__Work order__.
Write out the listing below exactly, and omit any images you find in it.

__Exercise inputs__.
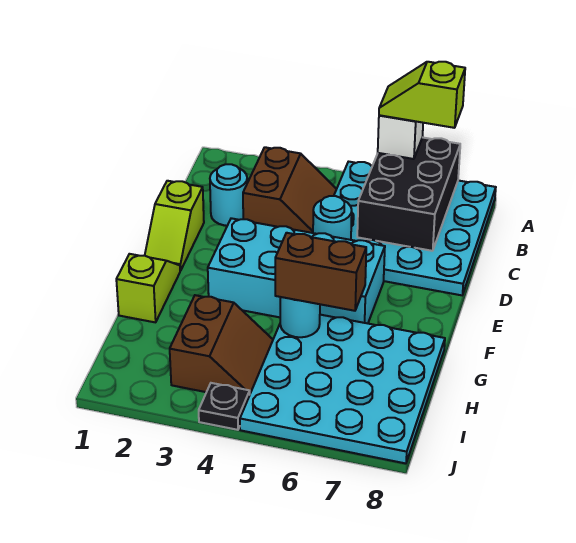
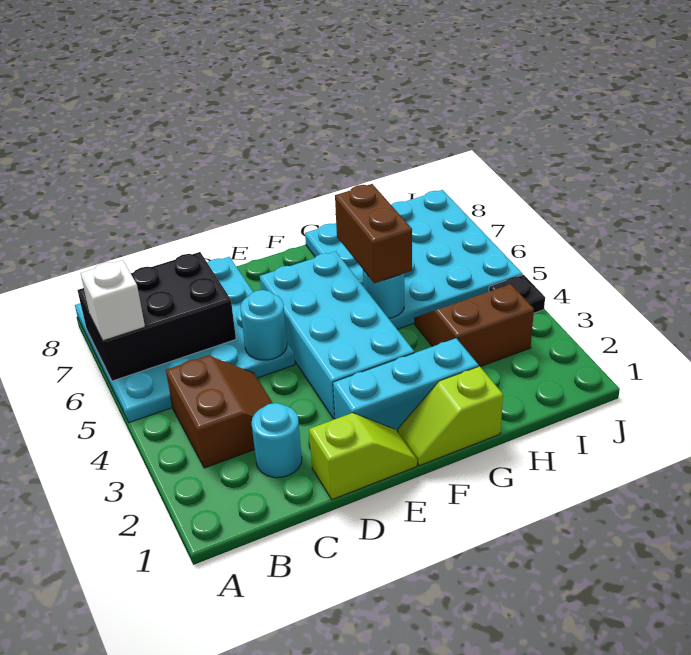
lime 1x2 slope [379,62,465,128] -> none
brown 2x2 slope [243,147,336,233] -> brown 2x2 slope turned to [166,355,273,468]
none -> cyan 1x3 brick [333,338,478,432]

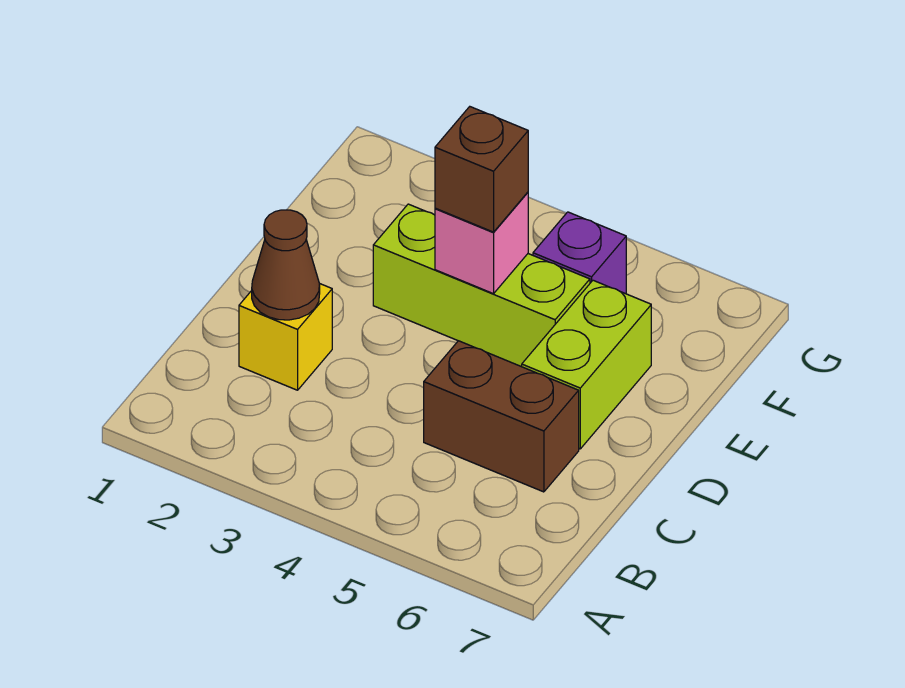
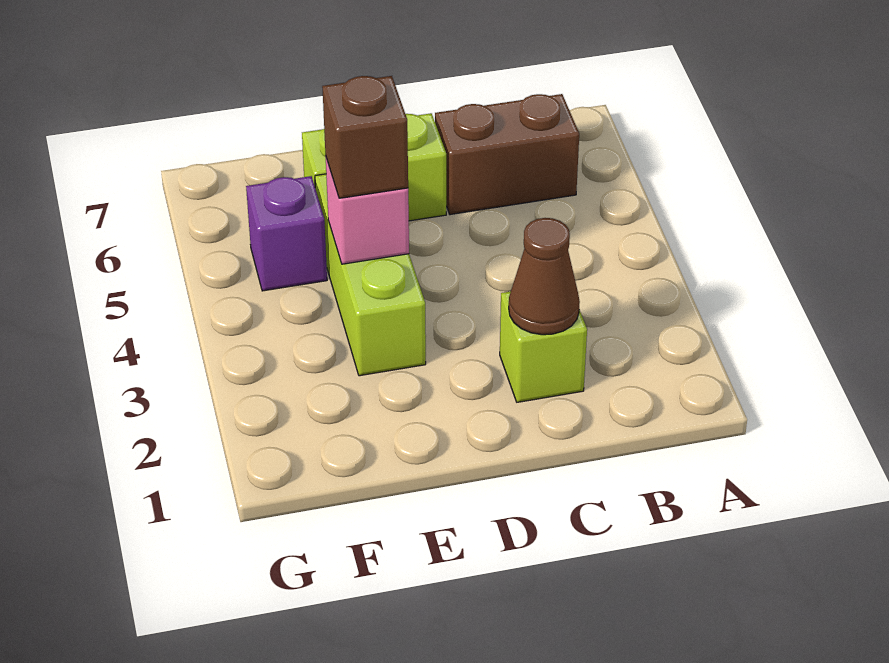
yellow 1x1 brick [239,283,332,390] -> lime 1x1 brick [500,291,587,402]
brown 1x2 brick [424,341,579,492] -> brown 1x2 brick turned to [435,94,579,215]

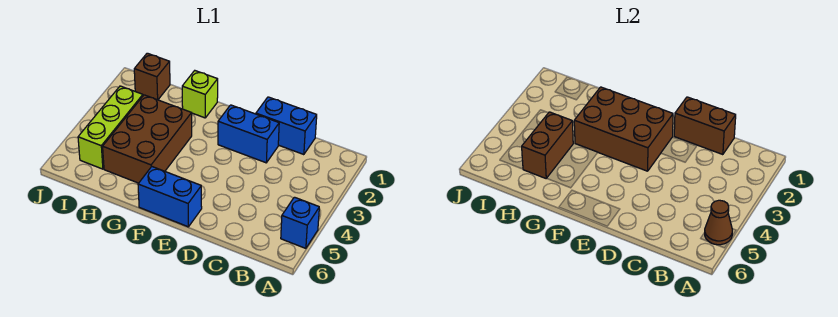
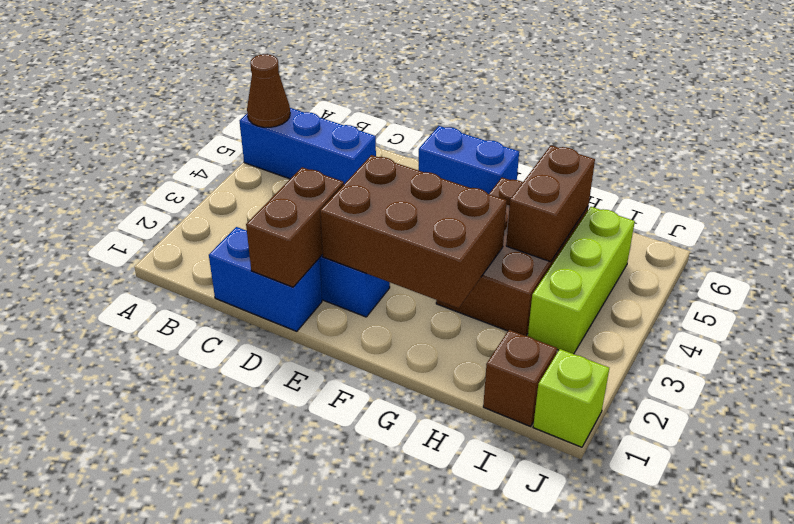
blue 1x1 brick [281,197,319,248] -> blue 1x3 brick [240,108,376,184]
brown 1x2 brick [674,97,736,155] -> brown 1x2 brick turned to [246,167,344,287]
lime 1x1 brick [182,71,218,118] -> lime 1x1 brick moved to [533,349,609,447]

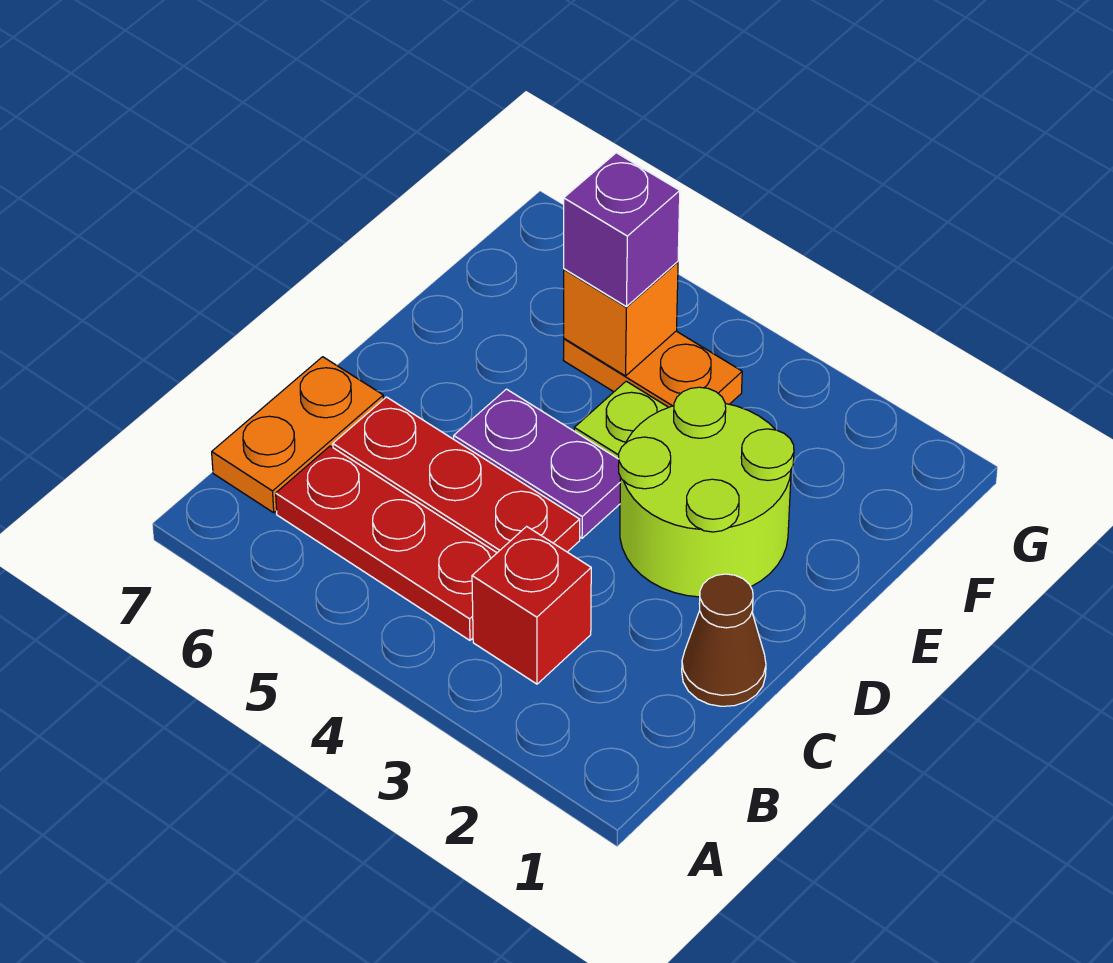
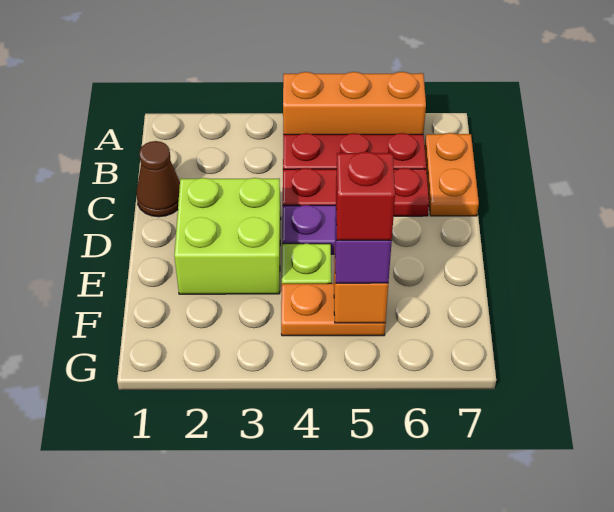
none -> orange 1x3 brick [283,72,426,134]
red 1x1 brick [472,526,591,684] -> red 1x1 brick moved to [336,152,395,240]
lime 2x2 round brick [618,387,794,597] -> lime 2x2 brick [174,178,281,294]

__Task solution__.
lime 1x2 slope [379,62,465,128] -> none
brown 2x2 slope [243,147,336,233] -> brown 2x2 slope turned to [166,355,273,468]
none -> cyan 1x3 brick [333,338,478,432]

yellow 1x1 brick [239,283,332,390] -> lime 1x1 brick [500,291,587,402]
brown 1x2 brick [424,341,579,492] -> brown 1x2 brick turned to [435,94,579,215]

blue 1x1 brick [281,197,319,248] -> blue 1x3 brick [240,108,376,184]
brown 1x2 brick [674,97,736,155] -> brown 1x2 brick turned to [246,167,344,287]
lime 1x1 brick [182,71,218,118] -> lime 1x1 brick moved to [533,349,609,447]

none -> orange 1x3 brick [283,72,426,134]
red 1x1 brick [472,526,591,684] -> red 1x1 brick moved to [336,152,395,240]
lime 2x2 round brick [618,387,794,597] -> lime 2x2 brick [174,178,281,294]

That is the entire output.